EXERCISE OBJECTIVE | Without including any image, repeat every record exactly.

________

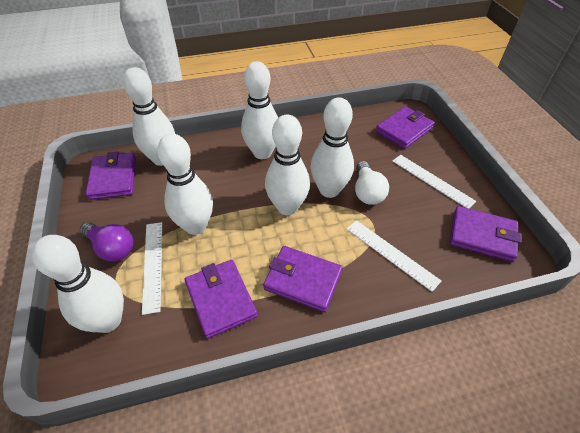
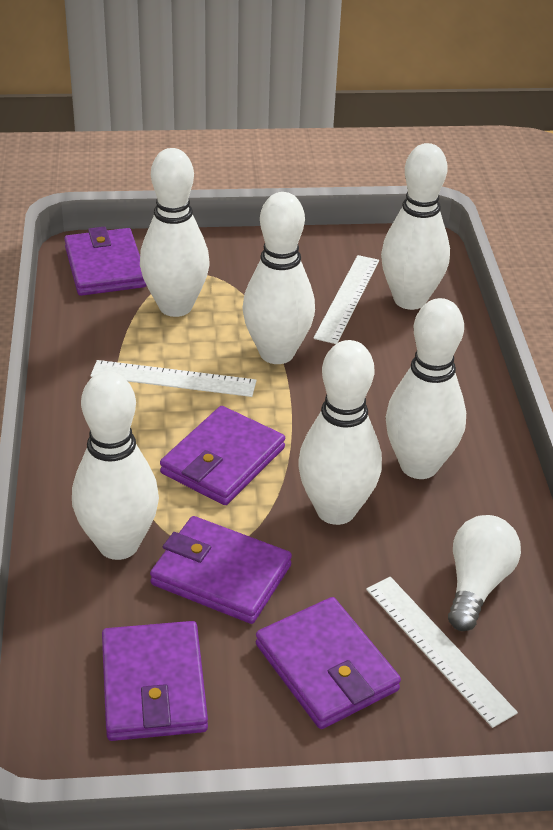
purple light bulb: [80,222,133,261] = 1 -> none = 0

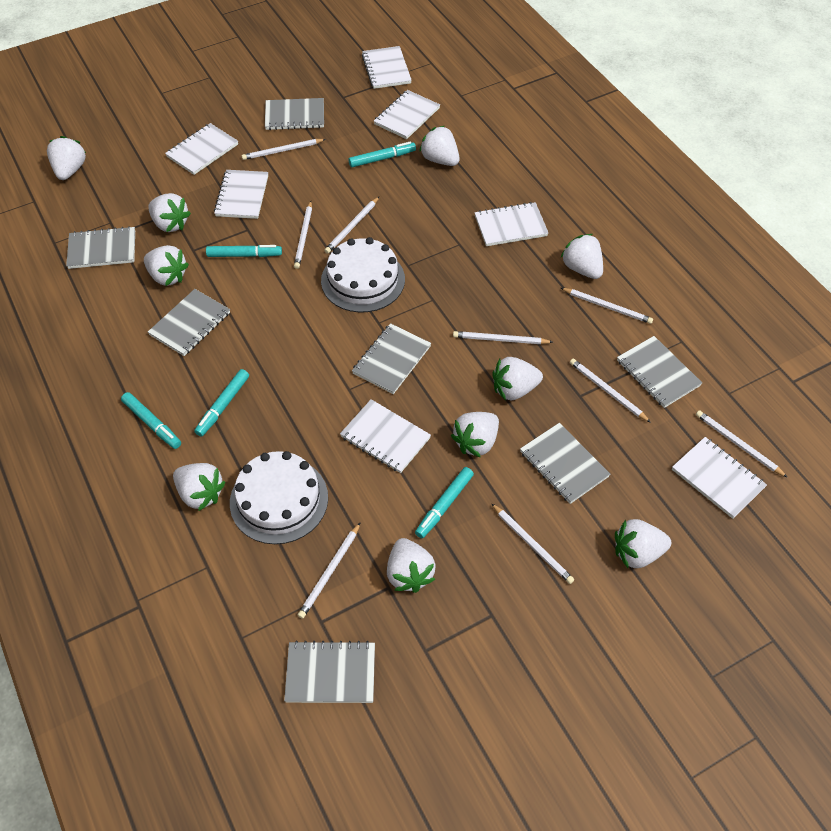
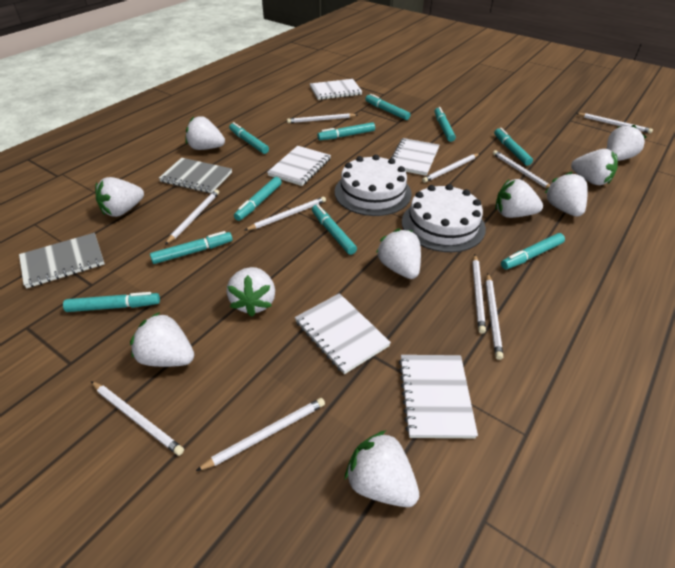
grey notebook: [66,226,135,269] [148,289,230,356] [265,98,324,130] [284,641,375,703] [352,323,431,394] [520,423,610,504] [617,336,702,408] = 7 -> [19,233,105,288] [159,158,232,193] = 2
turquoise marker: [121,392,181,449] [194,369,249,437] [206,245,282,257] [349,142,416,167] [415,467,474,538] = 5 -> [63,292,160,312] [150,231,233,264] [229,122,269,154] [234,177,282,221] [312,205,357,255] [317,122,375,140] [365,94,410,120] [435,107,456,142] [494,128,533,166] [501,233,565,269] = 10
white notebook: [165,123,238,175] [214,170,268,219] [340,399,431,473] [362,46,412,89] [374,90,440,139] [475,202,548,246] [672,437,767,519] = 7 -> [267,146,331,186] [295,293,391,374] [310,79,362,100] [391,138,439,176] [399,355,478,438] = 5
white pencil: [242,139,326,160] [294,201,312,269] [298,522,361,619] [324,197,379,254] [453,331,552,344] [491,503,574,584] [561,288,653,324] [570,359,651,423] [696,410,788,478] = 9 -> [91,381,184,456] [165,189,219,245] [196,398,325,471] [244,197,326,231] [287,113,357,123] [422,153,480,183] [472,255,486,334] [486,273,503,360] [493,150,550,189] [576,113,653,133] = 10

________

YOUR RESPONSE |
purple light bulb: [80,222,133,261] = 1 -> none = 0

grey notebook: [66,226,135,269] [148,289,230,356] [265,98,324,130] [284,641,375,703] [352,323,431,394] [520,423,610,504] [617,336,702,408] = 7 -> [19,233,105,288] [159,158,232,193] = 2
turquoise marker: [121,392,181,449] [194,369,249,437] [206,245,282,257] [349,142,416,167] [415,467,474,538] = 5 -> [63,292,160,312] [150,231,233,264] [229,122,269,154] [234,177,282,221] [312,205,357,255] [317,122,375,140] [365,94,410,120] [435,107,456,142] [494,128,533,166] [501,233,565,269] = 10
white notebook: [165,123,238,175] [214,170,268,219] [340,399,431,473] [362,46,412,89] [374,90,440,139] [475,202,548,246] [672,437,767,519] = 7 -> [267,146,331,186] [295,293,391,374] [310,79,362,100] [391,138,439,176] [399,355,478,438] = 5
white pencil: [242,139,326,160] [294,201,312,269] [298,522,361,619] [324,197,379,254] [453,331,552,344] [491,503,574,584] [561,288,653,324] [570,359,651,423] [696,410,788,478] = 9 -> [91,381,184,456] [165,189,219,245] [196,398,325,471] [244,197,326,231] [287,113,357,123] [422,153,480,183] [472,255,486,334] [486,273,503,360] [493,150,550,189] [576,113,653,133] = 10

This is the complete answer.